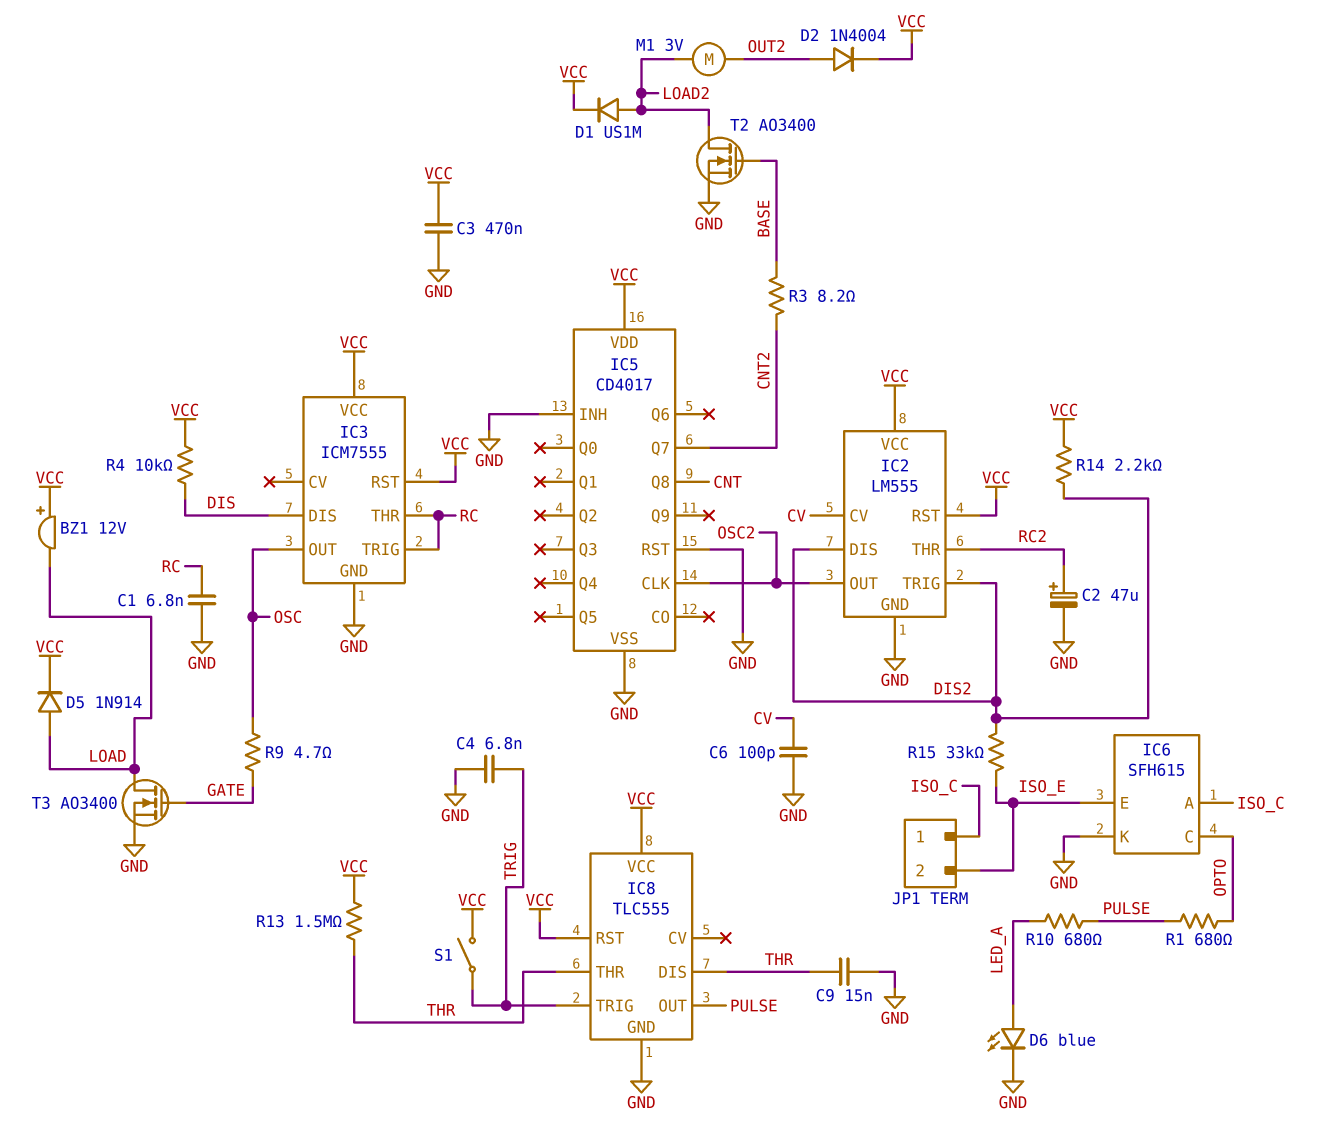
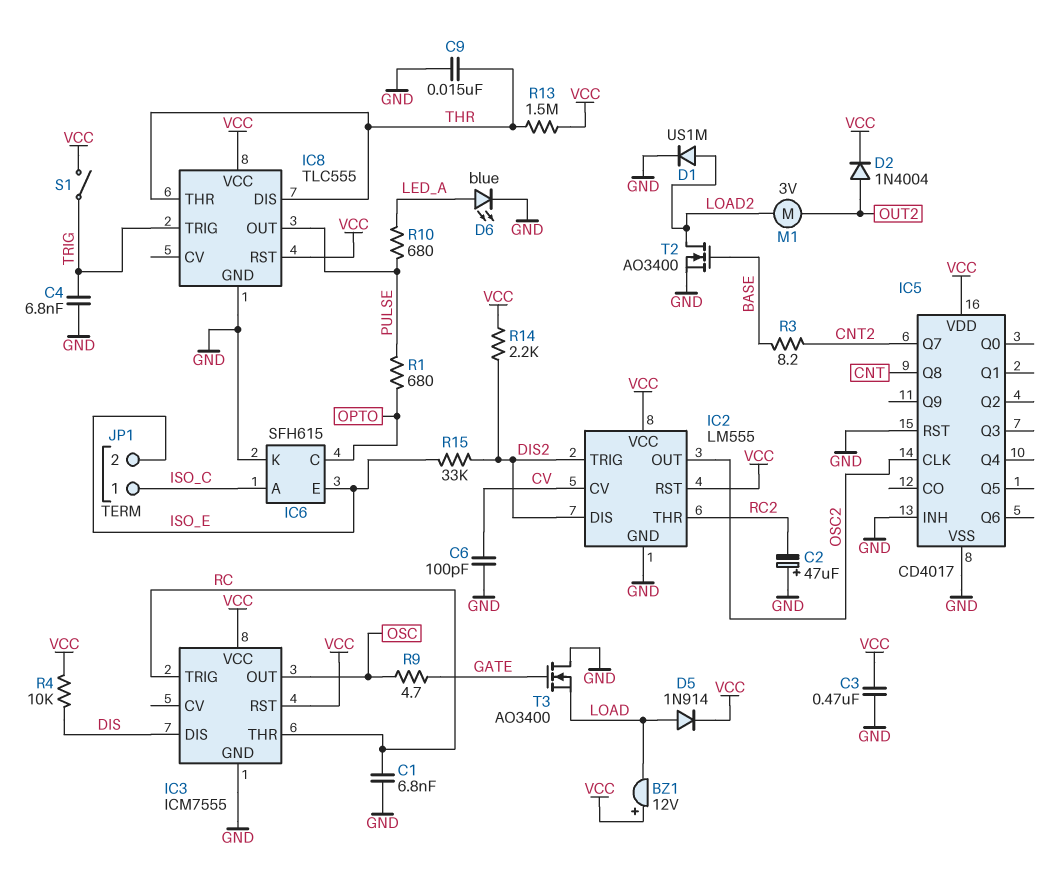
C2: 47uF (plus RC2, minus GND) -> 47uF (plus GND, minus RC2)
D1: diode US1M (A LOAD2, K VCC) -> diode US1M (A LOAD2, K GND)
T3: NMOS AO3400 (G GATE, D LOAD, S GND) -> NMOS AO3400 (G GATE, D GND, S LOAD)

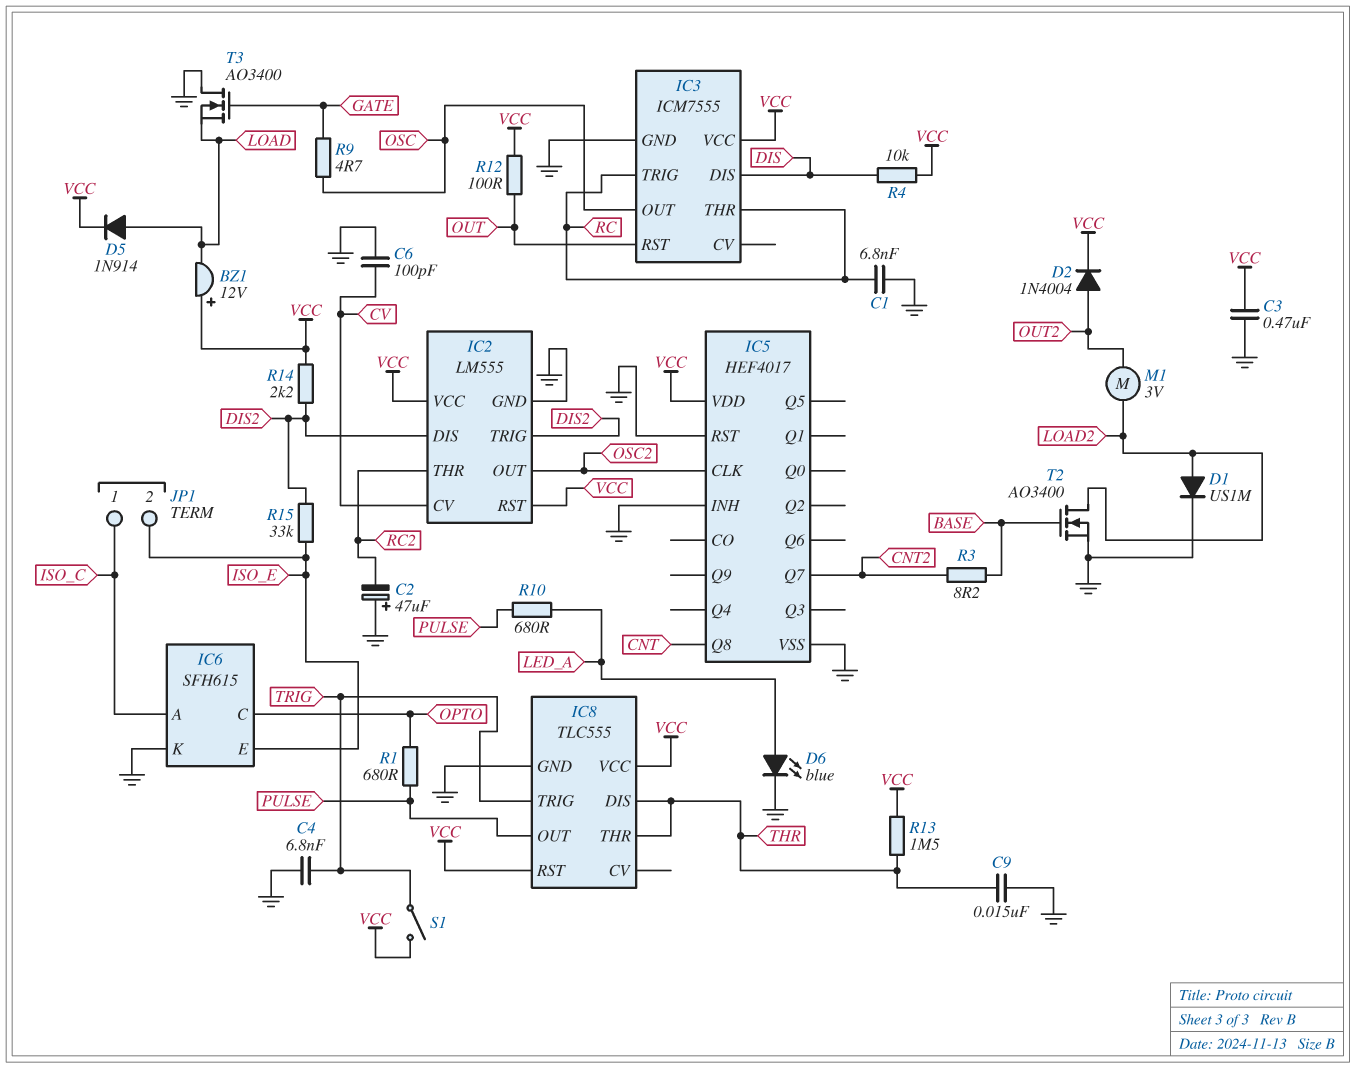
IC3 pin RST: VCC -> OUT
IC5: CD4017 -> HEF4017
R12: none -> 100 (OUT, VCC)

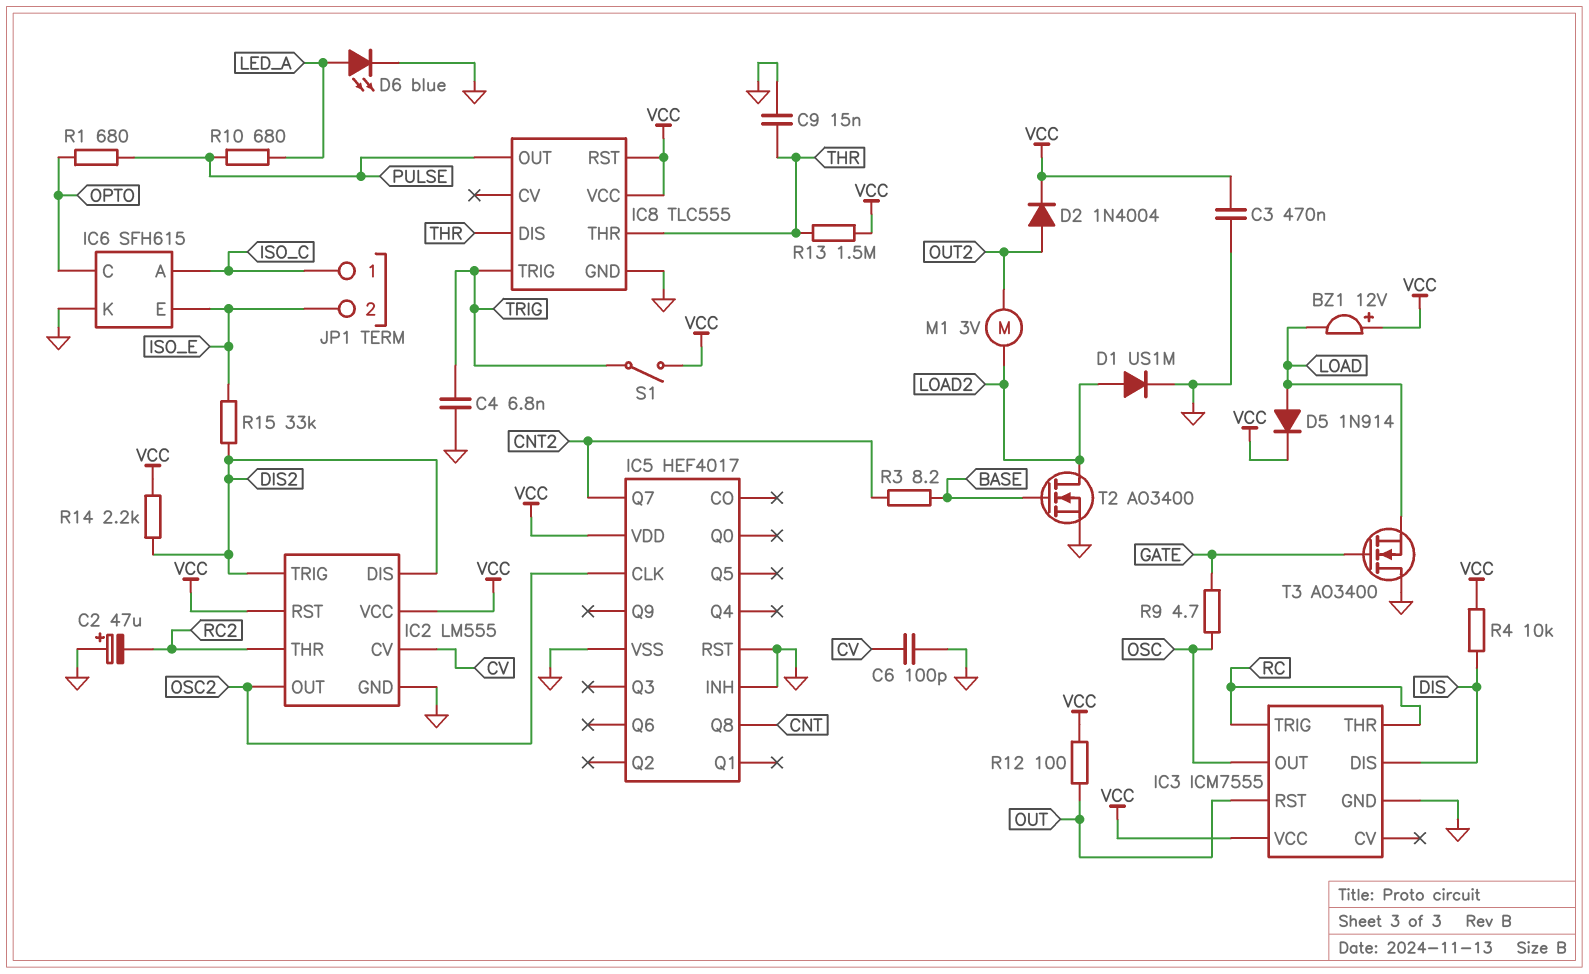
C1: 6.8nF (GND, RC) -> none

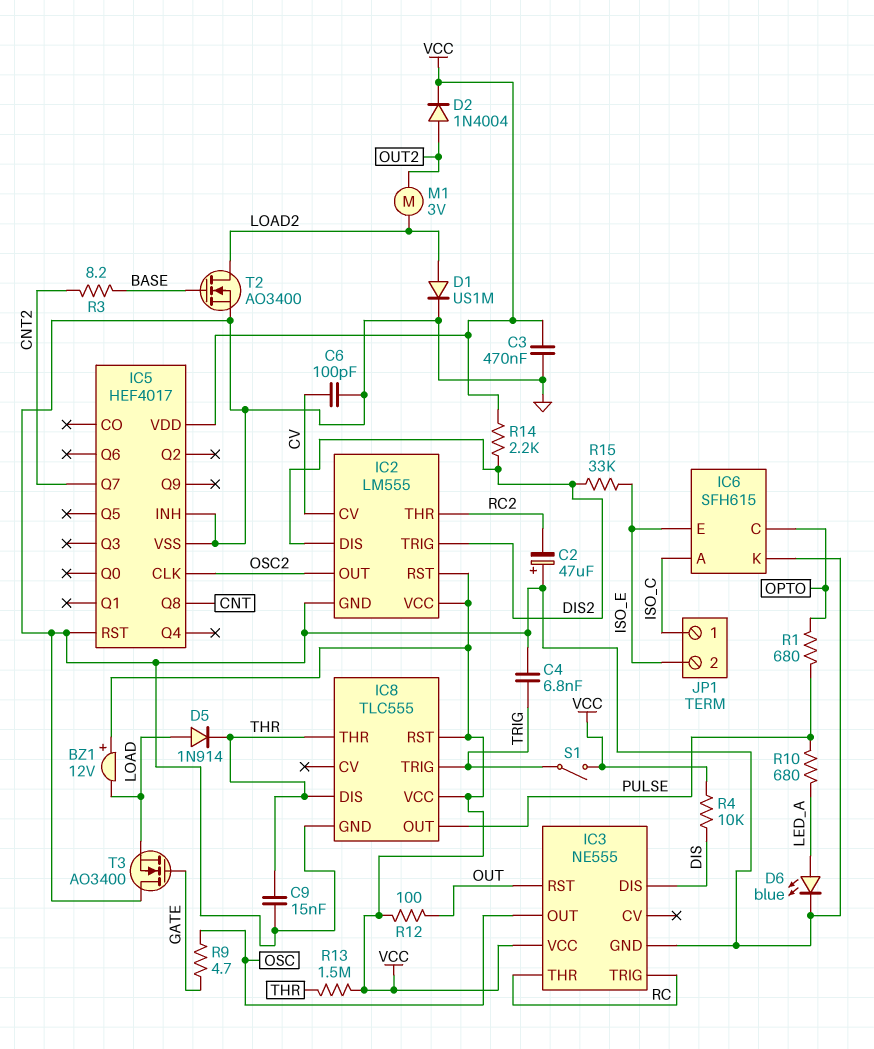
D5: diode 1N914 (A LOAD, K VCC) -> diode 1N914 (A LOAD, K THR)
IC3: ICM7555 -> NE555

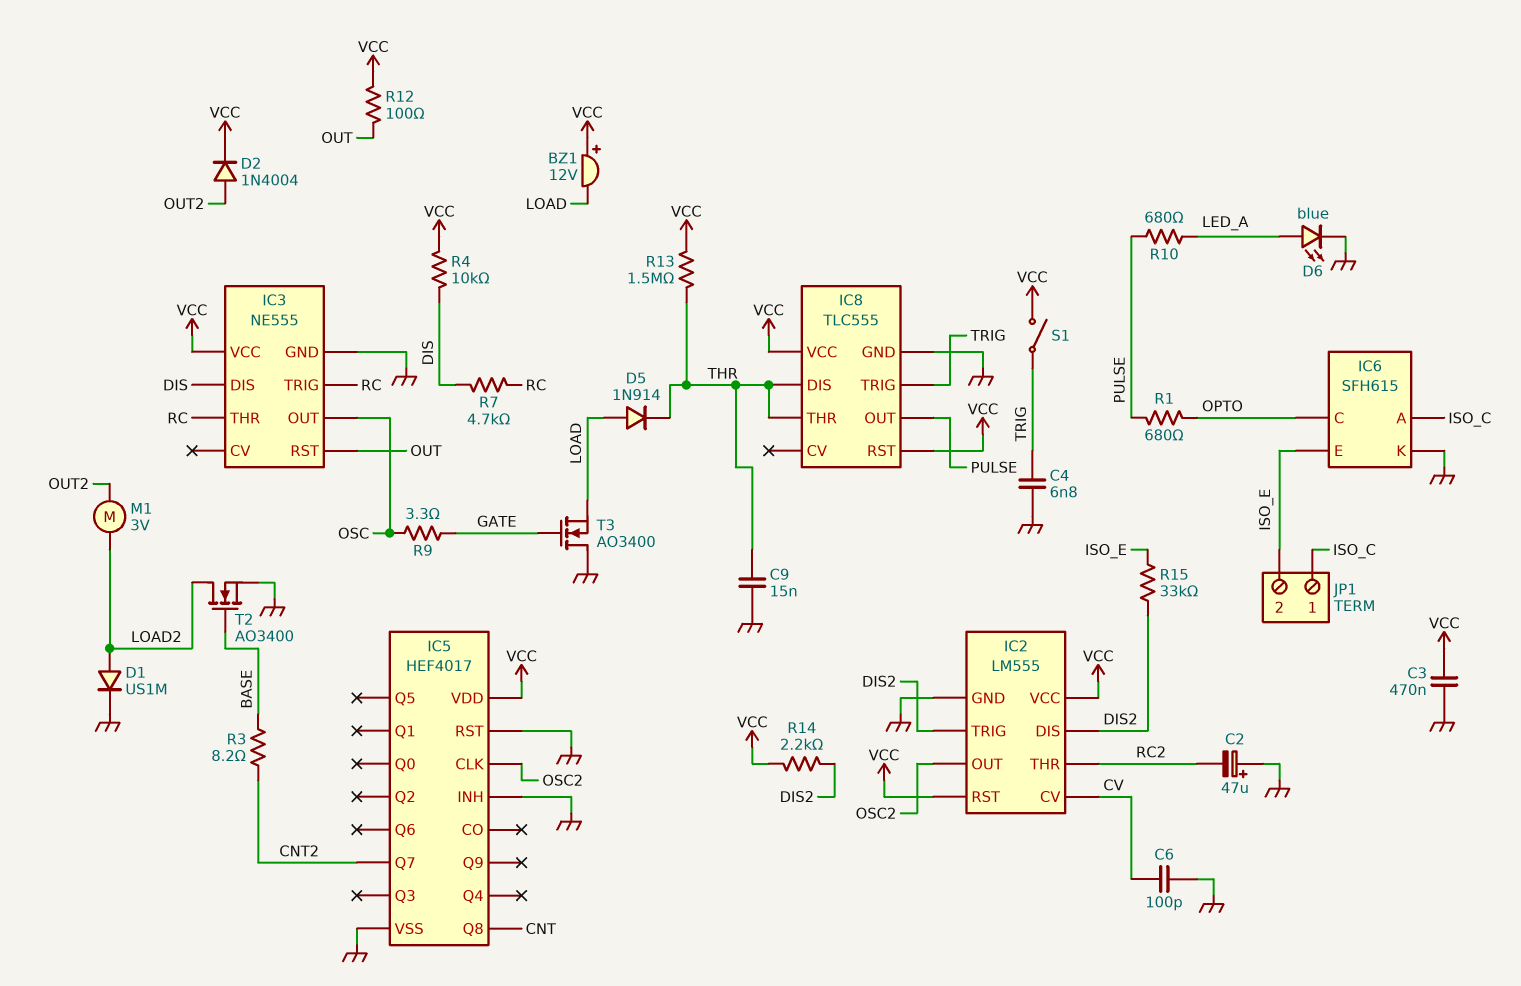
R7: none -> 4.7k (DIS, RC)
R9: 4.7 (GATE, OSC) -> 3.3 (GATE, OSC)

TASK OBJECTIVE:
Copy all the lines of data exactly as they appear, dropping any images.

RESPONSE TO THIS EXERCISE:
C2: 47uF (plus RC2, minus GND) -> 47uF (plus GND, minus RC2)
D1: diode US1M (A LOAD2, K VCC) -> diode US1M (A LOAD2, K GND)
T3: NMOS AO3400 (G GATE, D LOAD, S GND) -> NMOS AO3400 (G GATE, D GND, S LOAD)

IC3 pin RST: VCC -> OUT
IC5: CD4017 -> HEF4017
R12: none -> 100 (OUT, VCC)

C1: 6.8nF (GND, RC) -> none

D5: diode 1N914 (A LOAD, K VCC) -> diode 1N914 (A LOAD, K THR)
IC3: ICM7555 -> NE555

R7: none -> 4.7k (DIS, RC)
R9: 4.7 (GATE, OSC) -> 3.3 (GATE, OSC)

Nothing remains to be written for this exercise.